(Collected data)
***
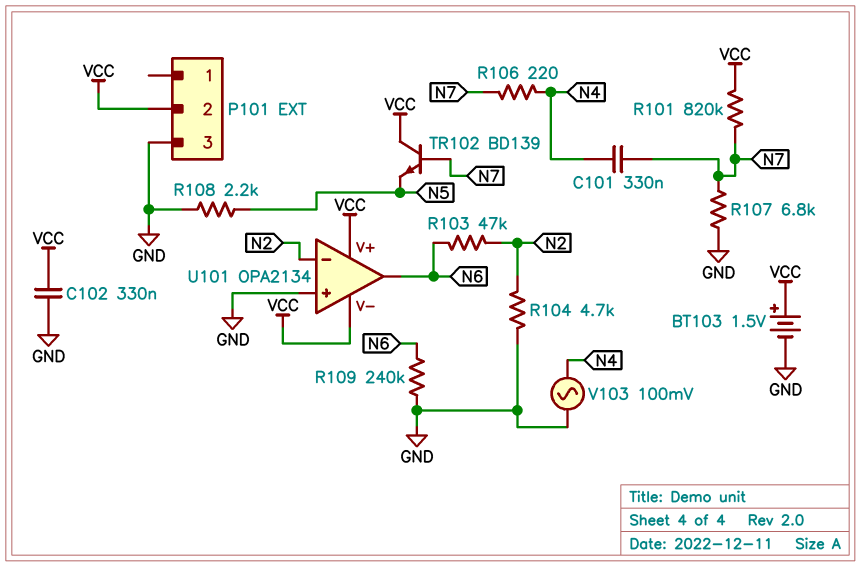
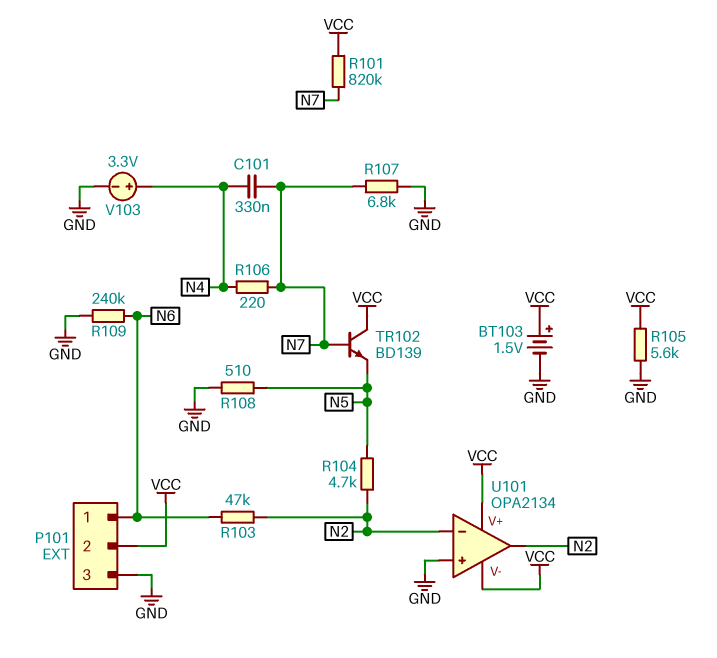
C102: 330nF (GND, VCC) -> none
P101 pin 1: none -> N6
R104: 4.7k (GND, N2) -> 4.7k (N2, N5)
R105: none -> 5.6k (GND, VCC)
R108: 2.2k (GND, N5) -> 510 (GND, N5)
U101 pin out: N6 -> N2
V103: AC 100mV (GND, N4) -> 3.3V (plus N4, minus GND)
***
TASK GOAL: When you reach a picture in the records above, pass over it and transcribe the rest exactly.

RESULT FOR THIS EXERCISE:
C102: 330nF (GND, VCC) -> none
P101 pin 1: none -> N6
R104: 4.7k (GND, N2) -> 4.7k (N2, N5)
R105: none -> 5.6k (GND, VCC)
R108: 2.2k (GND, N5) -> 510 (GND, N5)
U101 pin out: N6 -> N2
V103: AC 100mV (GND, N4) -> 3.3V (plus N4, minus GND)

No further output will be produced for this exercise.